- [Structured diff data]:
--- START ---

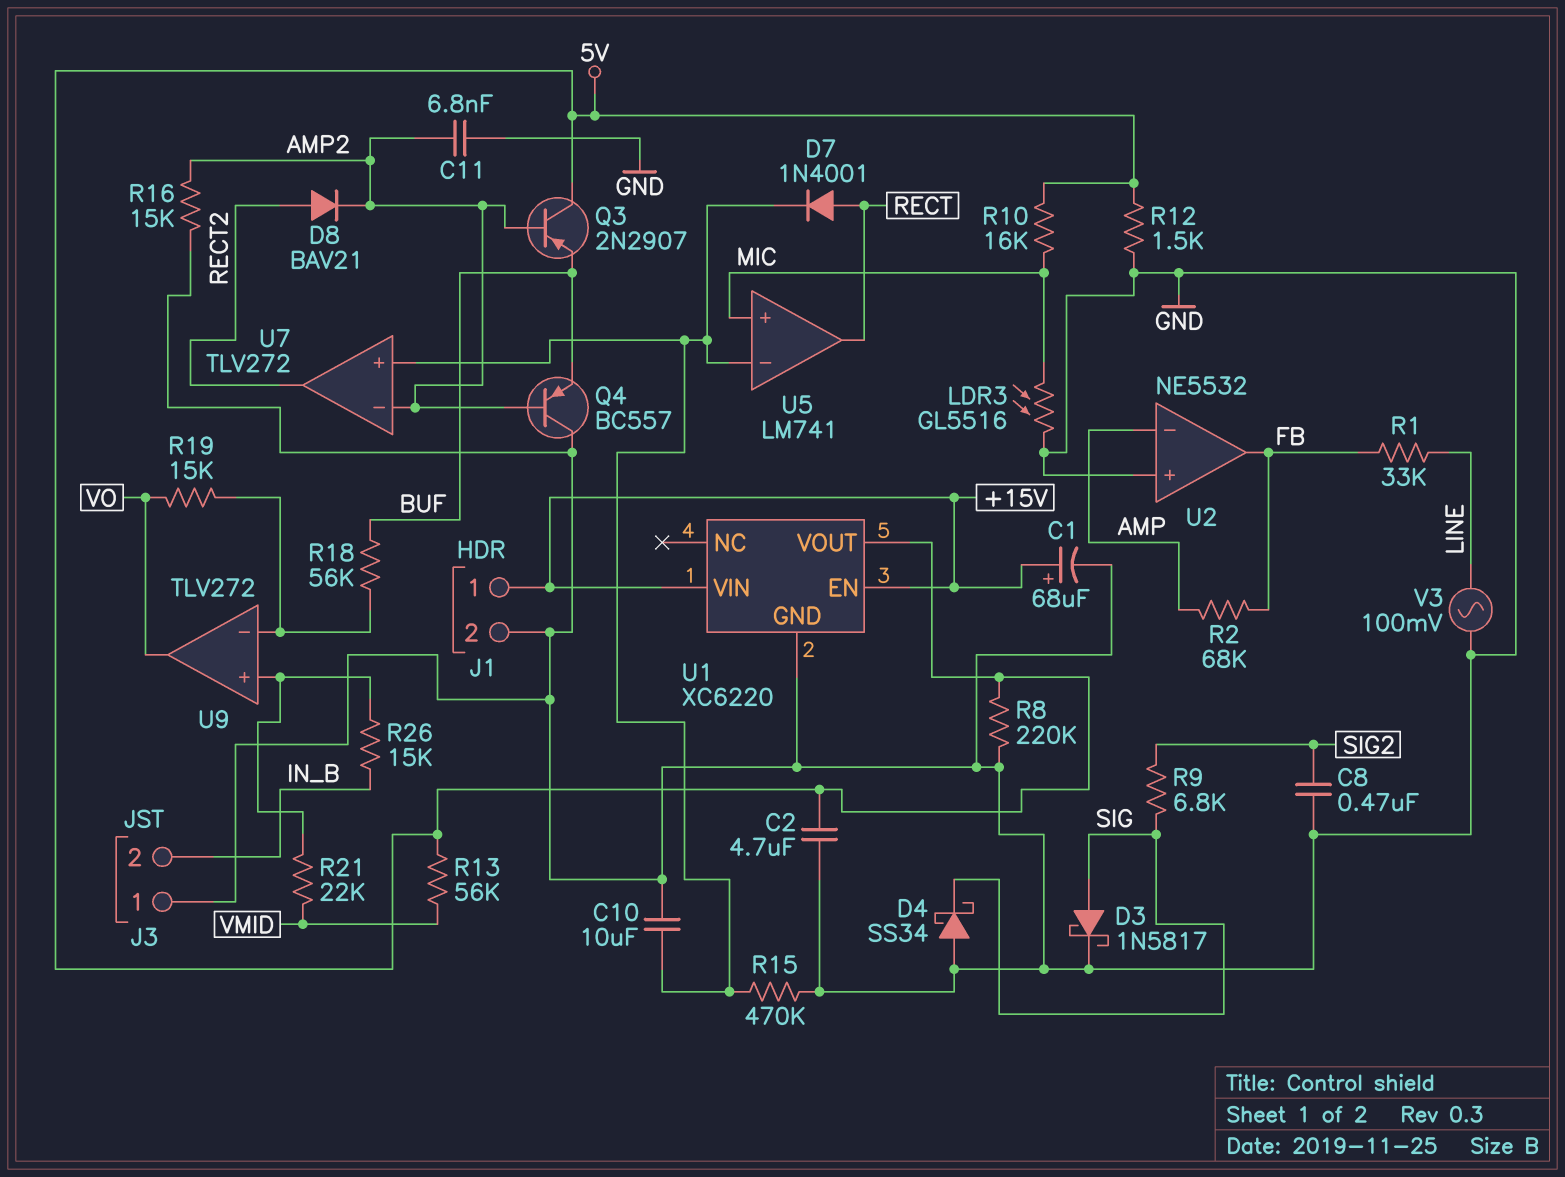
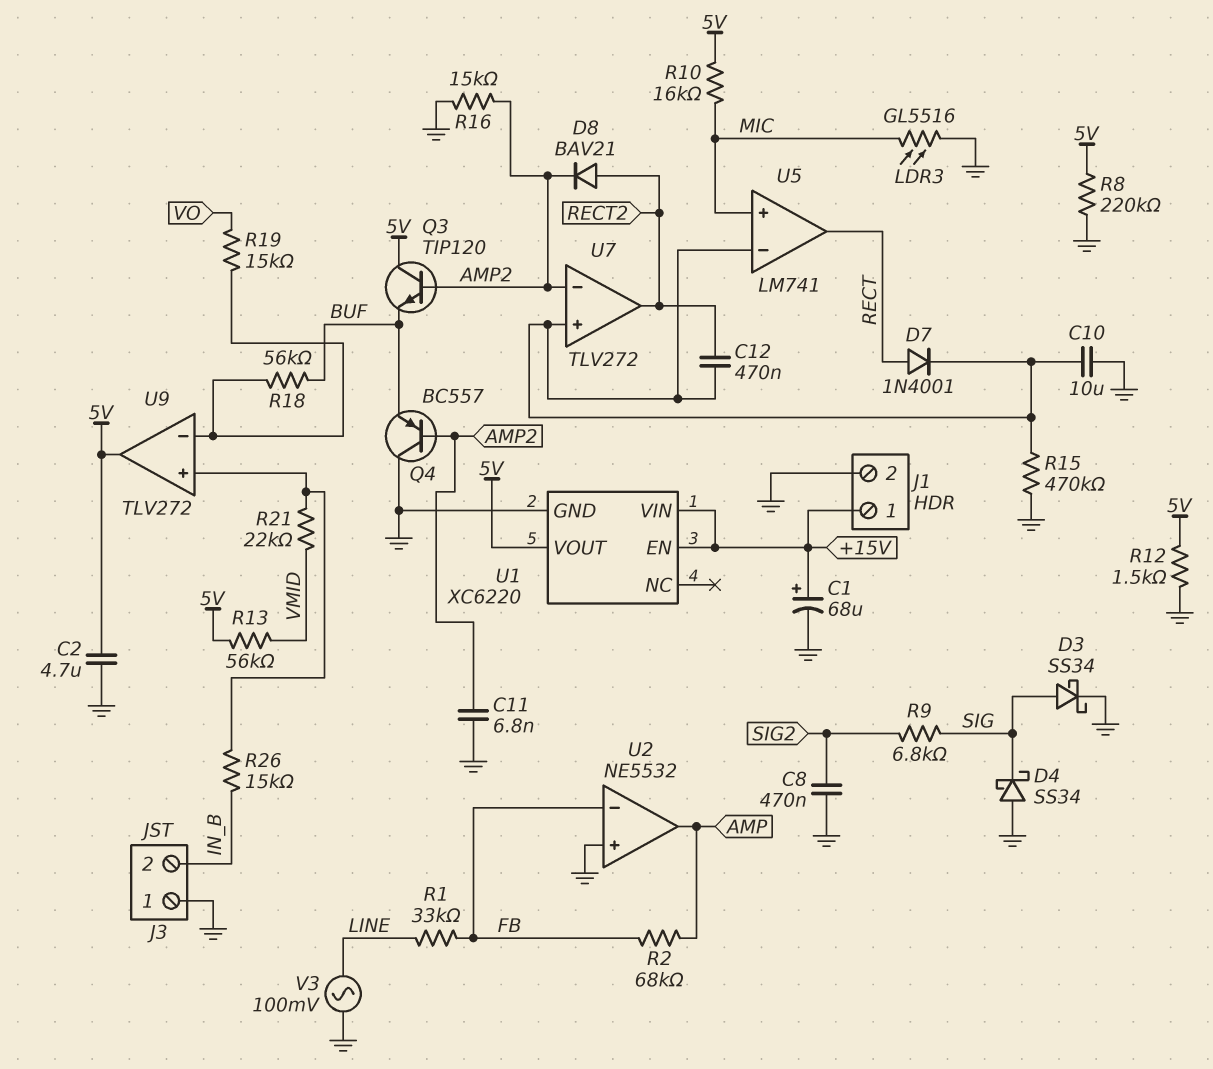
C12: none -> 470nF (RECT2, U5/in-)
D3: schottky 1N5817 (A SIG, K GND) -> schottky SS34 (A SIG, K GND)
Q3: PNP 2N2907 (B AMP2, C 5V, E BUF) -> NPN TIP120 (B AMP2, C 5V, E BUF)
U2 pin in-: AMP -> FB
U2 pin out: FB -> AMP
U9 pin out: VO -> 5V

--- END ---

- [What is expected]: Could every entry be restated word for word, pictures excluded?

- [Task result]:
C12: none -> 470nF (RECT2, U5/in-)
D3: schottky 1N5817 (A SIG, K GND) -> schottky SS34 (A SIG, K GND)
Q3: PNP 2N2907 (B AMP2, C 5V, E BUF) -> NPN TIP120 (B AMP2, C 5V, E BUF)
U2 pin in-: AMP -> FB
U2 pin out: FB -> AMP
U9 pin out: VO -> 5V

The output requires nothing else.